[Work item] Check each line of the entries. Copy the ones that contain the string "AGND".

[Entries supplied]
----

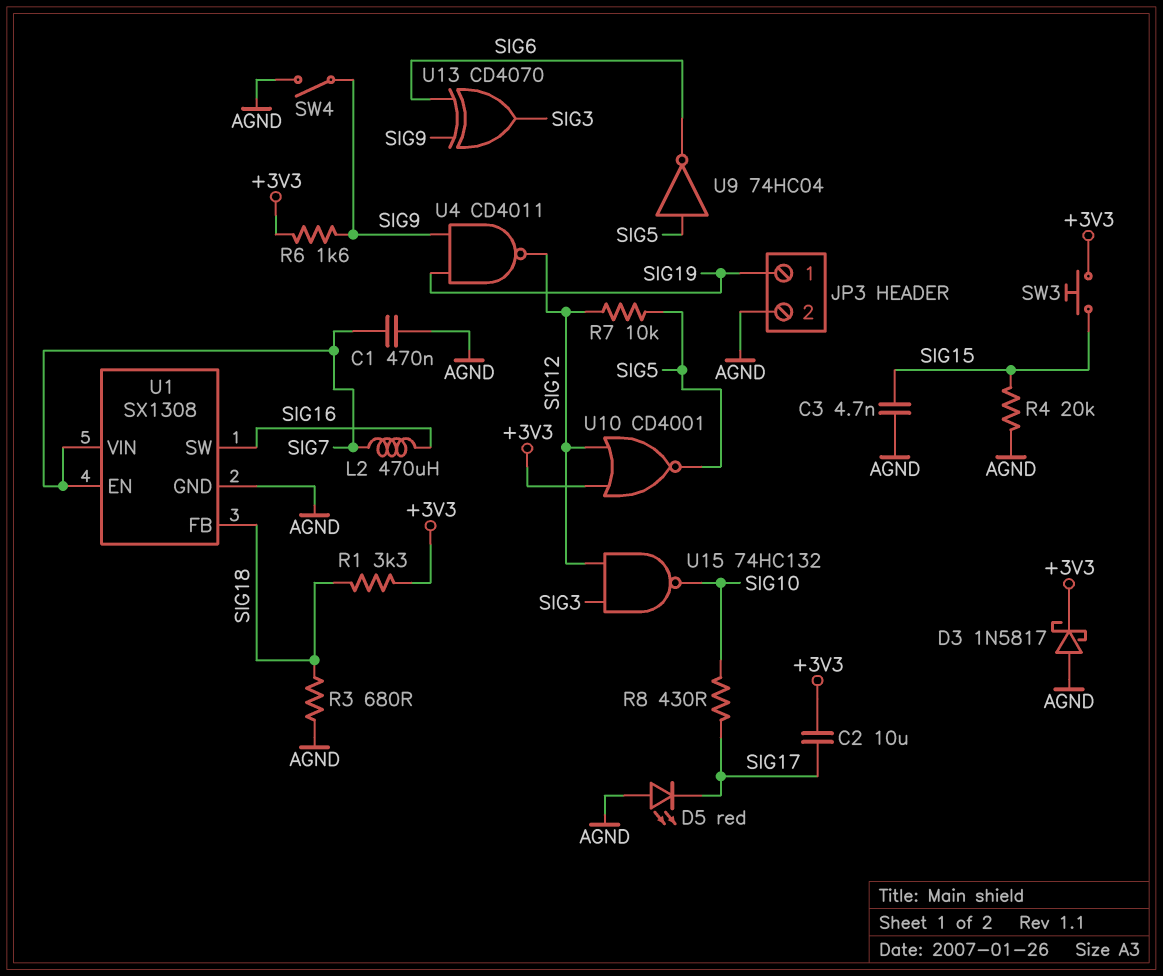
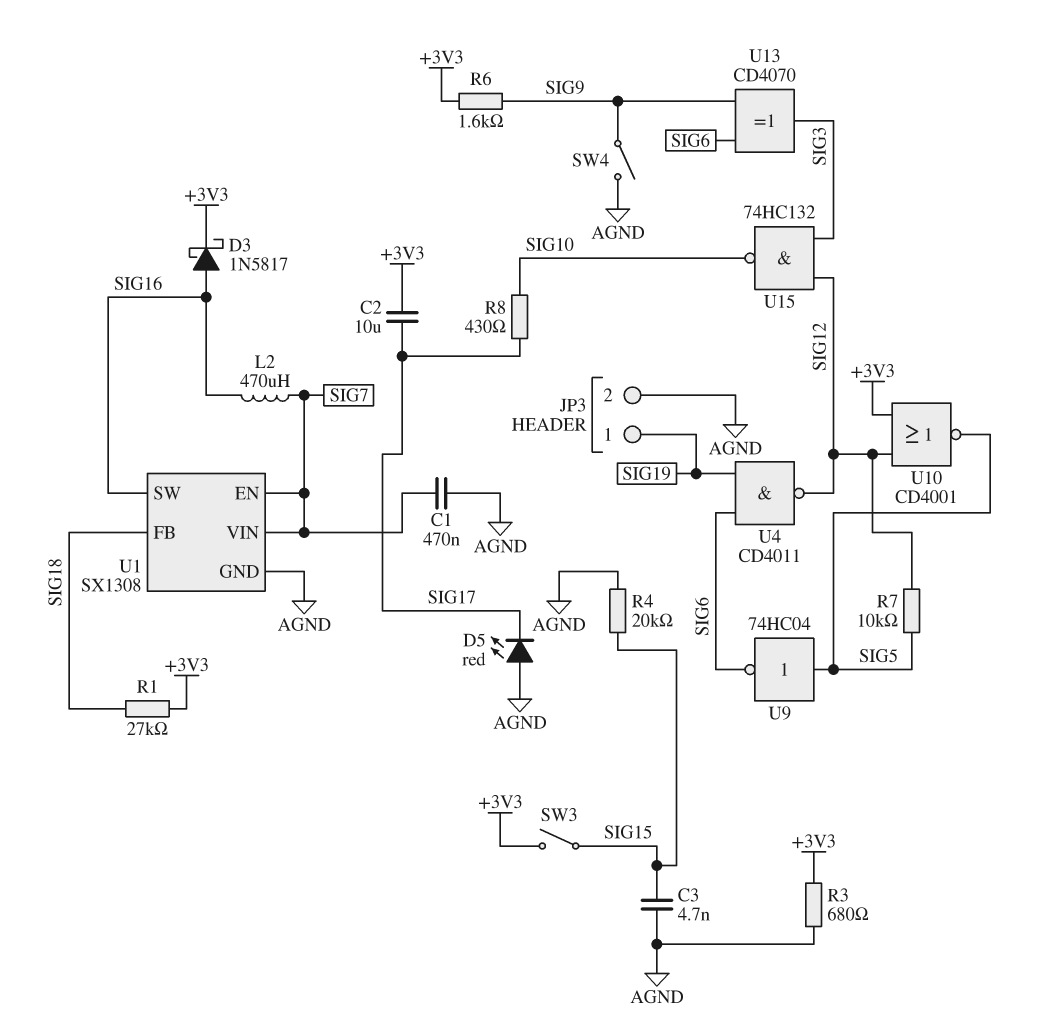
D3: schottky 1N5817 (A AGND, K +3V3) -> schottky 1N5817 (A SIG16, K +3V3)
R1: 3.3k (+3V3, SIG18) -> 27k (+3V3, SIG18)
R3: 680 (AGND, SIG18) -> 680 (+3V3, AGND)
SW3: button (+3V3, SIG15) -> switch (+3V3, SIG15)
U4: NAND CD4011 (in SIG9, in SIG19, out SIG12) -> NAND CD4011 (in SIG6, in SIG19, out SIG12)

----

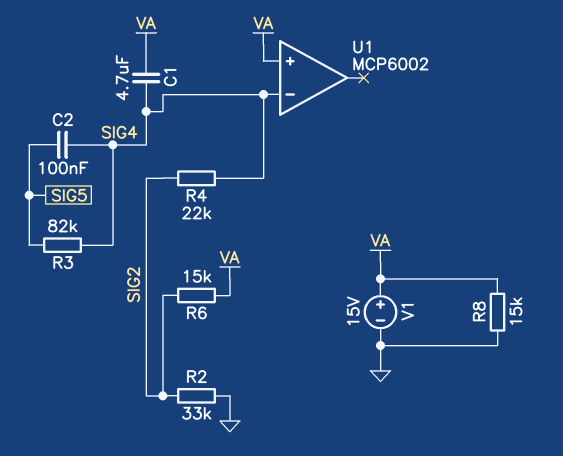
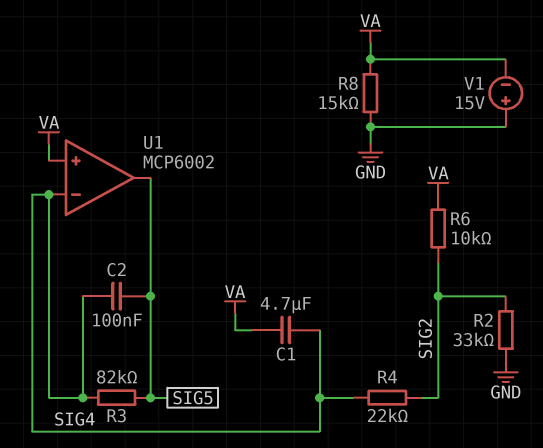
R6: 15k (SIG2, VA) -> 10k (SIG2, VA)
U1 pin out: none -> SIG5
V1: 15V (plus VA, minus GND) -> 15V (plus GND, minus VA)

----

[Answer section]
D3: schottky 1N5817 (A AGND, K +3V3) -> schottky 1N5817 (A SIG16, K +3V3)
R3: 680 (AGND, SIG18) -> 680 (+3V3, AGND)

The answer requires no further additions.